• Data supplied
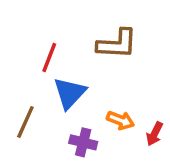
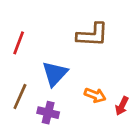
red line: (49, 57) -> (19, 43), moved
purple cross: (83, 142) -> (48, 113), moved

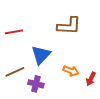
red line: (19, 43) -> (14, 32), turned 60
brown line: (20, 97) -> (15, 72), turned 42

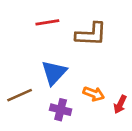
red line: (14, 32) -> (47, 22), moved
purple cross: (36, 84) -> (61, 110), moved

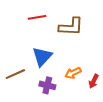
orange arrow: (94, 94) -> (73, 73), turned 133

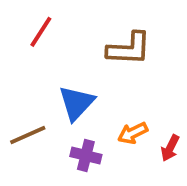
red line: (37, 17) -> (41, 32), moved, turned -48

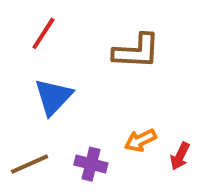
blue triangle: (76, 103) -> (53, 97), moved
brown line: (28, 135) -> (30, 164), moved

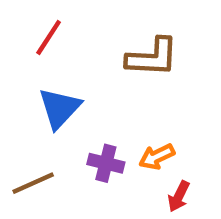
red arrow: (180, 156) -> (179, 196), moved
purple cross: (91, 164) -> (106, 163), moved

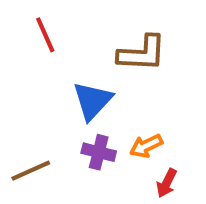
red line: (49, 37) -> (45, 35), turned -57
blue triangle: (60, 108) -> (93, 101), moved

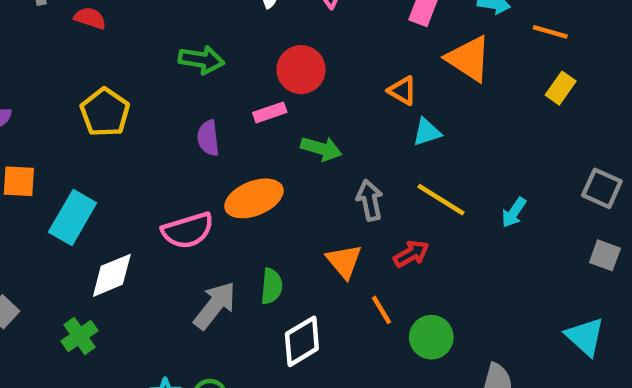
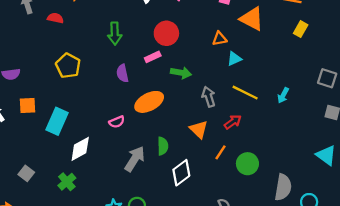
green arrow: (201, 60) -> (115, 34), turned 85
orange triangle: (402, 91) -> (220, 39), turned -35
pink semicircle: (188, 230) -> (117, 122), size x0.6
orange line: (382, 310) -> (220, 152), turned 70

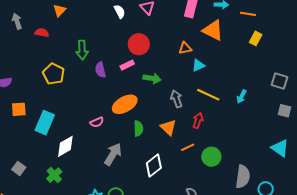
green arrow: (115, 34) -> (82, 50), moved
purple semicircle: (122, 73) -> (100, 70), moved
red arrow: (233, 122) -> (198, 120), turned -35
green semicircle: (163, 146) -> (138, 128), moved
orange line: (220, 152) -> (188, 147), turned 32

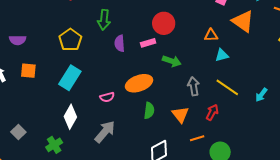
cyan rectangle: (45, 123) -> (70, 78), moved
white diamond: (65, 146) -> (70, 117), turned -40
gray arrow: (113, 154) -> (105, 132), moved

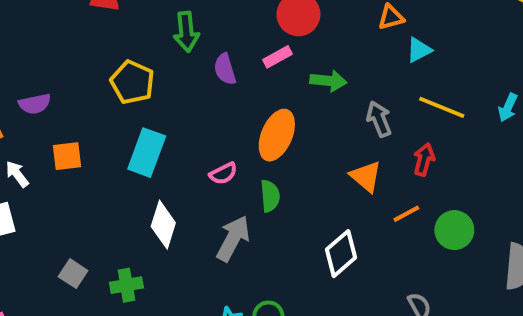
orange ellipse: (139, 83) -> (277, 135), turned -35
green semicircle: (149, 111) -> (270, 196), moved
green cross: (54, 145) -> (126, 285), moved, turned 35

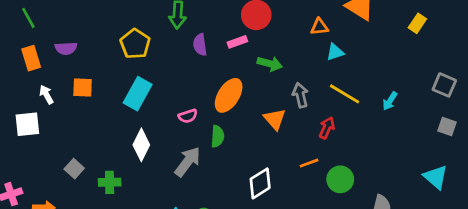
orange triangle: (366, 177) -> (275, 119), moved

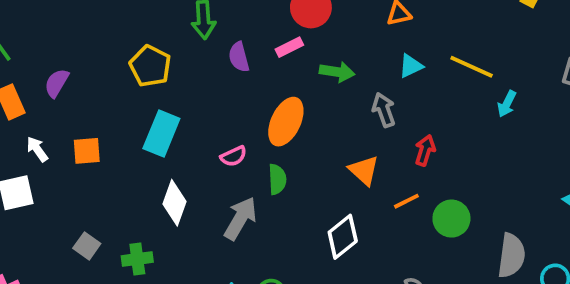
purple semicircle: (66, 48) -> (57, 83), turned 130
cyan triangle: (335, 52) -> (411, 66), moved
orange square: (83, 88) -> (87, 151), moved
yellow line: (345, 94) -> (472, 67), moved
orange triangle: (275, 119) -> (364, 170), moved

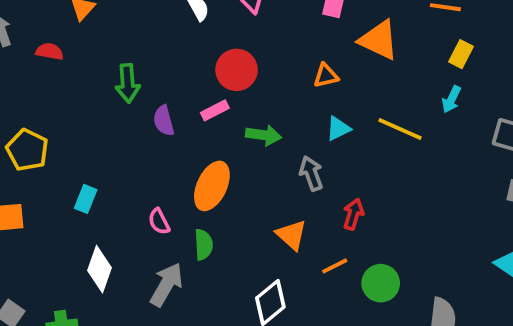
yellow pentagon: (150, 66) -> (27, 150), moved
cyan arrow: (507, 104) -> (451, 99), moved
cyan rectangle: (161, 134) -> (86, 199), size x0.6
pink semicircle: (234, 156) -> (159, 221), turned 88

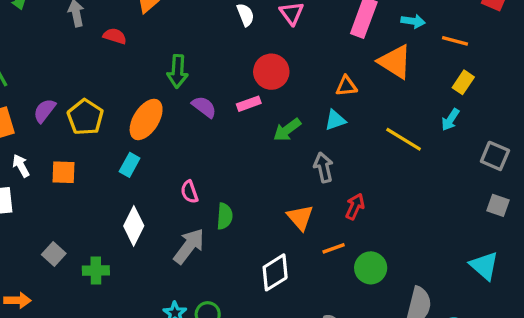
purple semicircle: (164, 121) -> (204, 107), turned 135
cyan triangle: (338, 129) -> (335, 120), moved
green arrow: (263, 135) -> (287, 130), turned 128
orange ellipse: (212, 186) -> (146, 119), moved

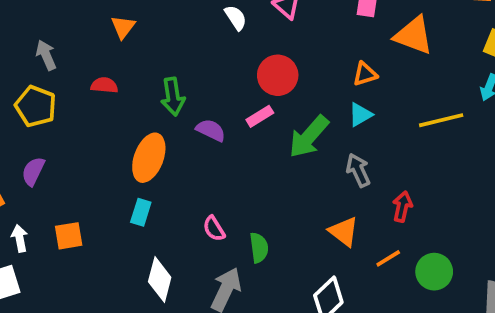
red semicircle: (115, 36) -> (104, 85), moved
yellow pentagon: (85, 117) -> (36, 106), moved
green arrow: (287, 130) -> (309, 137), size x1.4
yellow line: (404, 139) -> (441, 120), turned -33
white arrow: (21, 166) -> (20, 238), turned 30

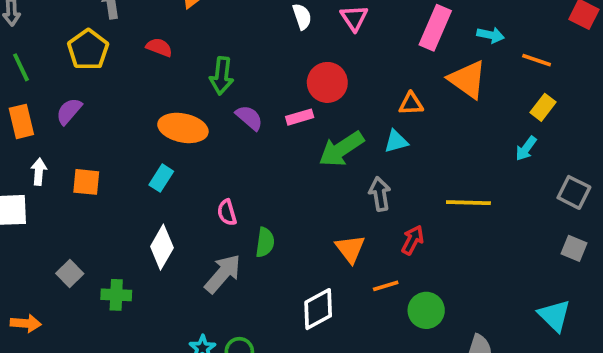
yellow line: (441, 120) -> (468, 203), moved
orange ellipse: (149, 158) -> (183, 128), turned 66

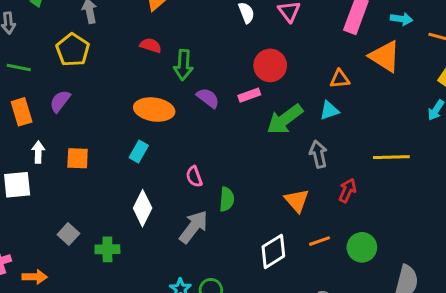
red semicircle: (159, 47) -> (151, 45), moved
green line: (21, 67) -> (19, 68), turned -50
orange line: (386, 286) -> (319, 241), moved

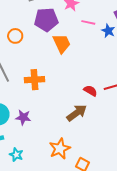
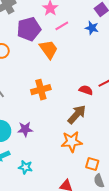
pink line: (88, 22) -> (62, 26), moved, turned -32
orange cross: (34, 80) -> (41, 90), moved
orange star: (60, 149) -> (72, 142), moved, turned 30

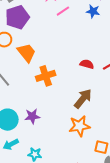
purple pentagon: (29, 29) -> (17, 17), moved
orange trapezoid: (49, 49) -> (27, 53), moved
red semicircle: (86, 90) -> (87, 64), moved

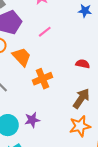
pink line: (63, 11) -> (45, 32), moved

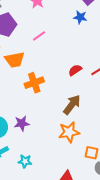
orange trapezoid: (22, 57) -> (15, 60), turned 120
red semicircle: (83, 64) -> (75, 70), turned -48

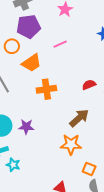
orange trapezoid: (15, 60) -> (32, 63), turned -35
cyan star: (25, 161) -> (13, 165), moved

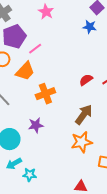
pink line: (60, 44) -> (35, 49), moved
purple star: (26, 127) -> (36, 125), moved

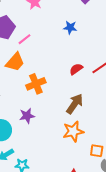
blue star: (90, 27) -> (70, 28), moved

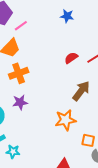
orange cross: (36, 84) -> (19, 73), moved
brown arrow: (75, 104) -> (81, 91), moved

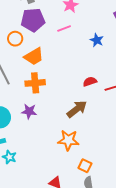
pink line: (21, 26) -> (64, 28), moved
brown arrow: (81, 91) -> (77, 109), moved

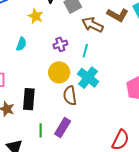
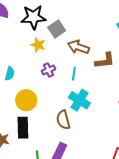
brown L-shape: (118, 15) -> (105, 61), moved, turned -30
yellow star: (36, 16) -> (38, 45), moved
yellow circle: (59, 72) -> (26, 100), moved

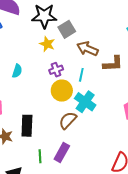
yellow circle: (26, 100) -> (62, 91), moved
brown semicircle: (63, 120) -> (68, 120), turned 54

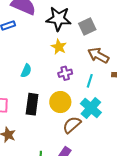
gray square: (67, 29) -> (87, 27), moved
yellow circle: (62, 91) -> (60, 102), moved
black rectangle: (27, 126) -> (32, 104), moved

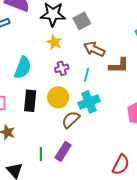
cyan semicircle: (26, 71) -> (23, 68), size x1.6
cyan cross: (91, 108) -> (89, 102), turned 30

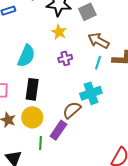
cyan line: (87, 75) -> (98, 63), moved
yellow circle: (58, 97) -> (32, 117), moved
purple rectangle: (63, 151) -> (58, 130), moved

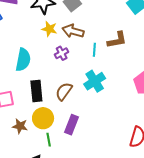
brown arrow: (98, 41) -> (73, 31), moved
brown semicircle: (72, 110) -> (64, 91), moved
green line: (41, 143) -> (49, 140), moved

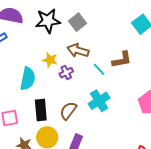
yellow star: (49, 29) -> (50, 60), moved
cyan line: (94, 50) -> (99, 69), turned -48

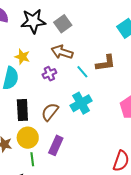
yellow star: (50, 60) -> (22, 57), moved

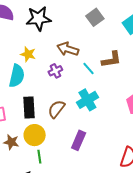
gray square: (63, 24) -> (95, 17), moved
purple rectangle: (56, 145) -> (79, 140), moved

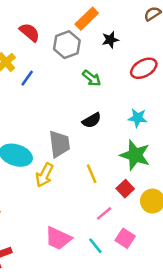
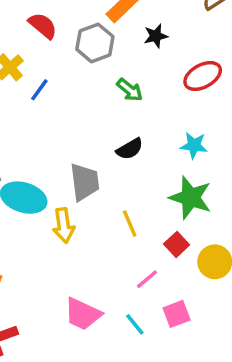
yellow arrow: (44, 175) -> (64, 225), turned -35
pink square: (125, 238) -> (177, 314), turned 36

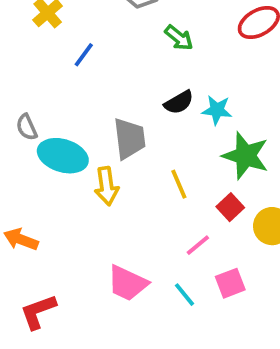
blue line: (39, 90) -> (84, 55), moved
cyan star: (194, 145) -> (217, 110), moved

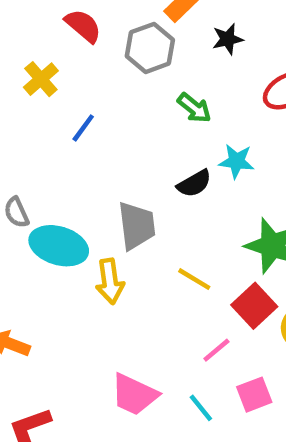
cyan star: (217, 110) -> (236, 161), moved
yellow line: (179, 184) -> (194, 279), turned -36
red square: (230, 207) -> (254, 306), size x1.4

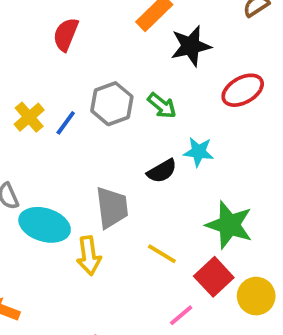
red semicircle: (83, 26) -> (66, 34), turned -108
black star: (228, 39) -> (191, 46), size x1.5
gray hexagon: (150, 48) -> (112, 104), moved
yellow cross: (41, 79) -> (29, 117), moved

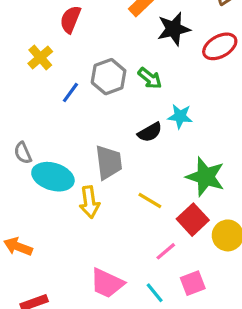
red ellipse: (243, 90) -> (220, 46), moved
yellow cross: (29, 117) -> (40, 58), moved

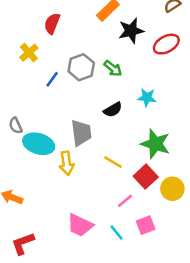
cyan star: (180, 116) -> (147, 98), moved

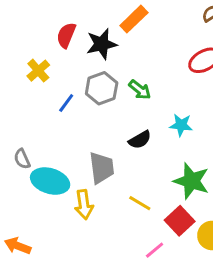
black star: (131, 31) -> (102, 44), moved

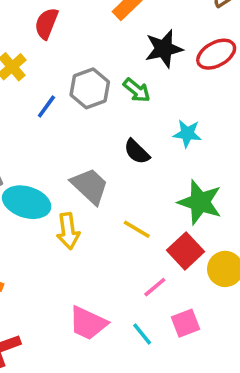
black star: (102, 44) -> (164, 49), moved
black semicircle: (140, 140) -> (137, 152), turned 75
gray trapezoid: (102, 168) -> (90, 186), turned -40

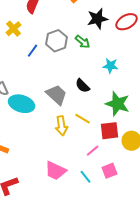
black semicircle: (137, 152) -> (83, 86), moved
yellow arrow: (68, 231) -> (62, 126), moved
red square: (185, 251) -> (110, 131), turned 36

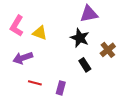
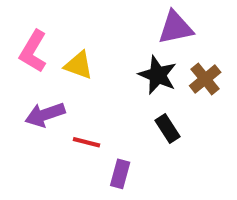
brown cross: (108, 50) -> (205, 79), moved
red line: (35, 83) -> (87, 142), moved

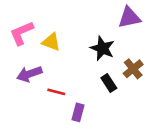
purple triangle: (175, 28) -> (129, 18), moved
pink L-shape: (33, 51) -> (22, 33), turned 36
brown cross: (205, 79) -> (133, 69), moved

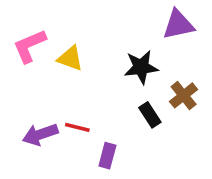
black star: (102, 48) -> (141, 67), turned -30
purple arrow: (29, 74) -> (40, 134), moved

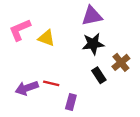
purple triangle: (178, 25) -> (92, 16), moved

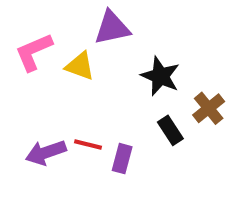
purple triangle: (92, 16) -> (112, 28), moved
black star: (93, 44) -> (160, 76), turned 30
purple rectangle: (71, 102) -> (122, 159), moved

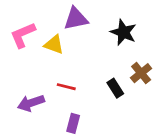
black star: (160, 76) -> (123, 32), moved
red line: (88, 144) -> (66, 87), moved
purple rectangle: (122, 159) -> (73, 123), moved

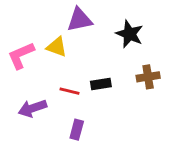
pink L-shape: (23, 35) -> (21, 55), moved
brown cross: (141, 73) -> (148, 77), turned 30
black rectangle: (115, 88) -> (101, 84), moved, turned -66

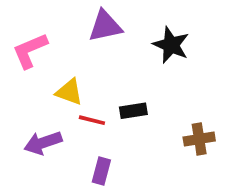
yellow triangle: (57, 47) -> (69, 92), moved
pink L-shape: (21, 55) -> (30, 51), moved
brown cross: (148, 77) -> (199, 139), moved

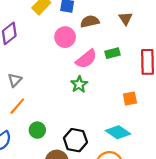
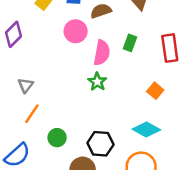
green rectangle: (112, 53) -> (130, 43), turned -48
pink semicircle: (86, 59) -> (102, 53), turned -35
orange square: (130, 99) -> (155, 91), turned -32

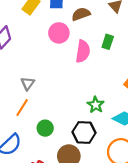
green star: (97, 82) -> (96, 105), moved
gray triangle: (26, 85) -> (28, 84), moved

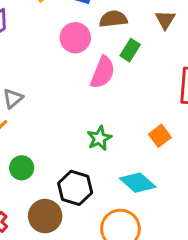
green rectangle: (108, 42) -> (130, 50), moved
green star: (96, 105) -> (99, 138), moved

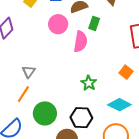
green circle: (22, 168) -> (45, 113), size x1.5

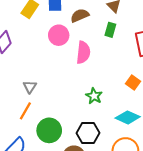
green rectangle: (94, 23) -> (110, 30), moved

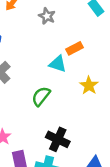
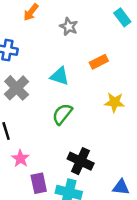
cyan triangle: (58, 64) -> (60, 76), moved
yellow star: (89, 86) -> (114, 102), turned -30

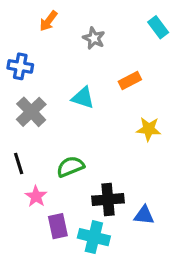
green semicircle: (62, 114) -> (70, 167), moved, turned 30
black cross: (81, 161) -> (108, 200), turned -30
blue triangle: (121, 187) -> (144, 215), moved

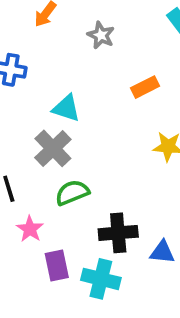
cyan triangle: (83, 98) -> (66, 108), moved
gray cross: (31, 112) -> (53, 148), moved

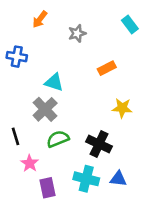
gray star: (101, 35) -> (77, 33), turned 30
black cross: (118, 233) -> (99, 144), moved, turned 30
cyan cross: (101, 279) -> (86, 179), moved

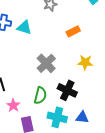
cyan triangle: (54, 82) -> (24, 27), moved
gray cross: (45, 109) -> (46, 63), moved
green semicircle: (58, 139) -> (40, 95), moved, turned 126

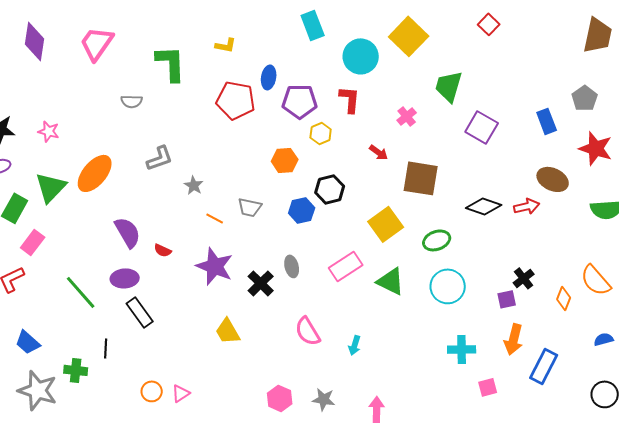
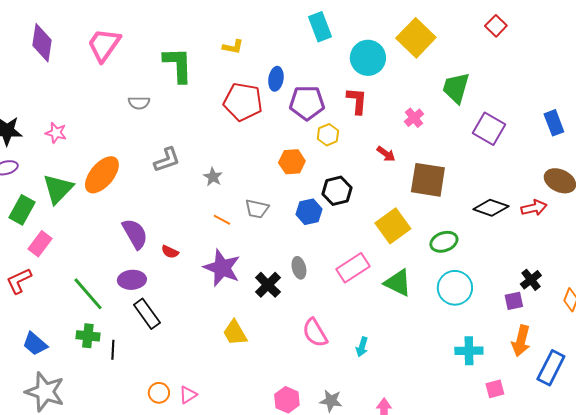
gray star: (194, 185) -> (213, 177), moved
green cross: (76, 370) -> (88, 336), moved

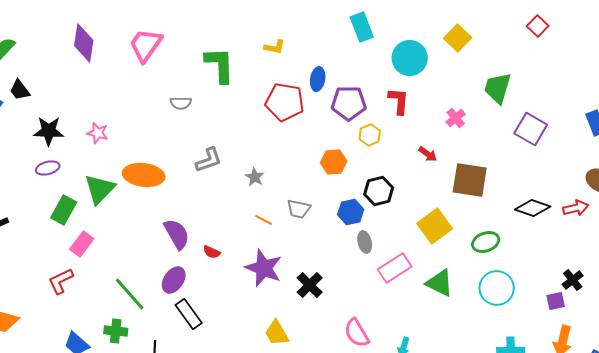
yellow square: (416, 38) -> (458, 38), size x0.7
orange ellipse: (102, 175) -> (144, 175), turned 57
gray ellipse: (299, 268) -> (365, 242), moved
purple ellipse: (132, 280) -> (174, 280), turned -52
green cross: (88, 336) -> (116, 331), moved

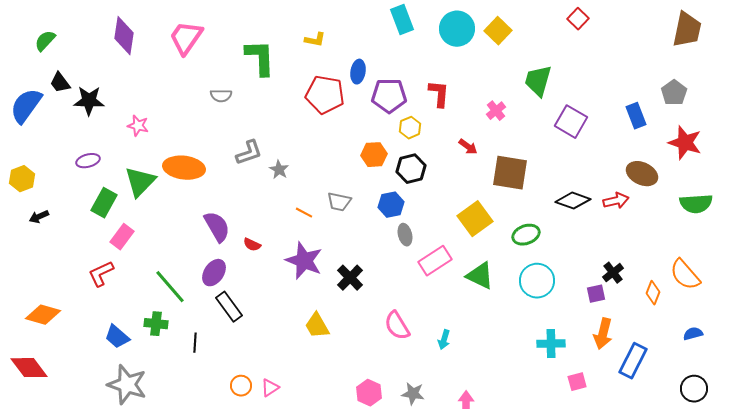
cyan circle: (410, 58) -> (457, 29), moved
black star: (49, 131) -> (89, 101), moved
gray star: (255, 177) -> (279, 170), moved
black hexagon: (379, 191) -> (411, 169), moved

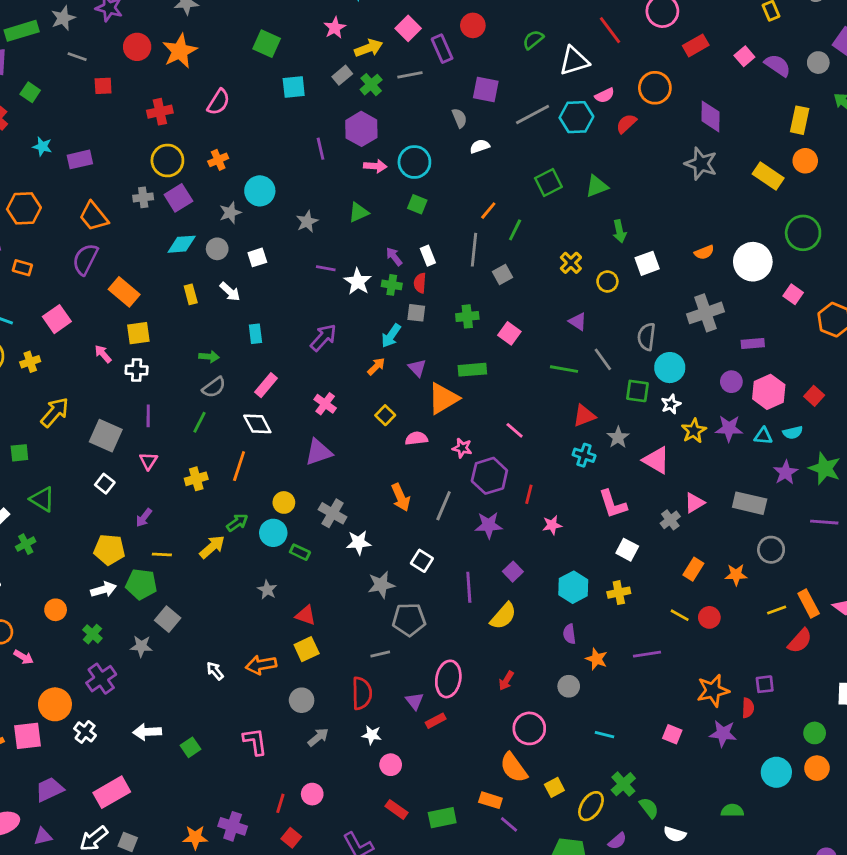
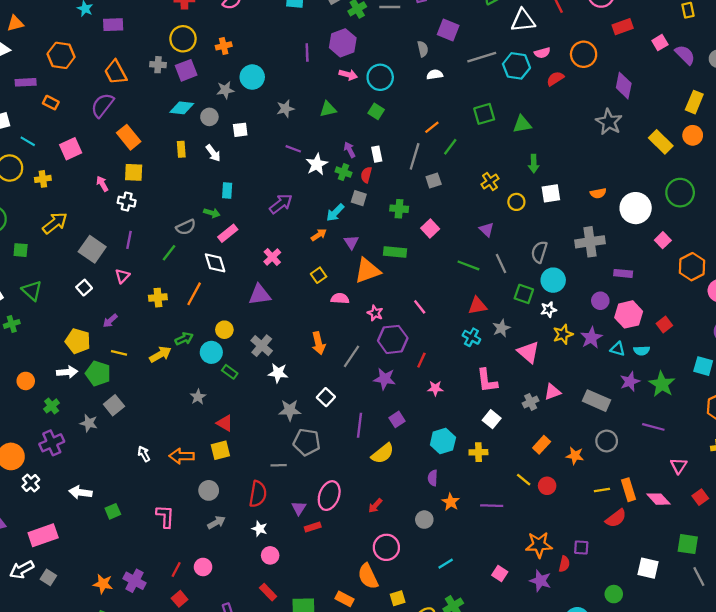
green arrow: (209, 357) -> (212, 213), moved
purple star: (729, 428) -> (591, 338), turned 30
cyan line: (604, 735) -> (446, 564), turned -56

• Work instruction
An exact copy is needed of the entries above, starting at the line that holds "cyan triangle: (335, 52) -> (411, 66), moved" and stopping at the line that holds "cyan star: (25, 161) -> (13, 165), moved", both kept; pictures stay out.

• Exercise result
cyan triangle: (335, 52) -> (411, 66), moved
orange square: (83, 88) -> (87, 151), moved
yellow line: (345, 94) -> (472, 67), moved
orange triangle: (275, 119) -> (364, 170), moved

yellow pentagon: (150, 66) -> (27, 150), moved
cyan arrow: (507, 104) -> (451, 99), moved
cyan rectangle: (161, 134) -> (86, 199), size x0.6
pink semicircle: (234, 156) -> (159, 221), turned 88

purple semicircle: (164, 121) -> (204, 107), turned 135
cyan triangle: (338, 129) -> (335, 120), moved
green arrow: (263, 135) -> (287, 130), turned 128
orange ellipse: (212, 186) -> (146, 119), moved

red semicircle: (115, 36) -> (104, 85), moved
yellow pentagon: (85, 117) -> (36, 106), moved
green arrow: (287, 130) -> (309, 137), size x1.4
yellow line: (404, 139) -> (441, 120), turned -33
white arrow: (21, 166) -> (20, 238), turned 30

yellow line: (441, 120) -> (468, 203), moved
orange ellipse: (149, 158) -> (183, 128), turned 66

red semicircle: (159, 47) -> (151, 45), moved
green line: (21, 67) -> (19, 68), turned -50
orange line: (386, 286) -> (319, 241), moved

pink line: (88, 22) -> (62, 26), moved, turned -32
orange cross: (34, 80) -> (41, 90), moved
orange star: (60, 149) -> (72, 142), moved, turned 30

purple pentagon: (29, 29) -> (17, 17), moved
orange trapezoid: (49, 49) -> (27, 53), moved
red semicircle: (86, 90) -> (87, 64), moved

pink line: (63, 11) -> (45, 32), moved

orange trapezoid: (22, 57) -> (15, 60), turned 120
red semicircle: (83, 64) -> (75, 70), turned -48

orange trapezoid: (15, 60) -> (32, 63), turned -35
cyan star: (25, 161) -> (13, 165), moved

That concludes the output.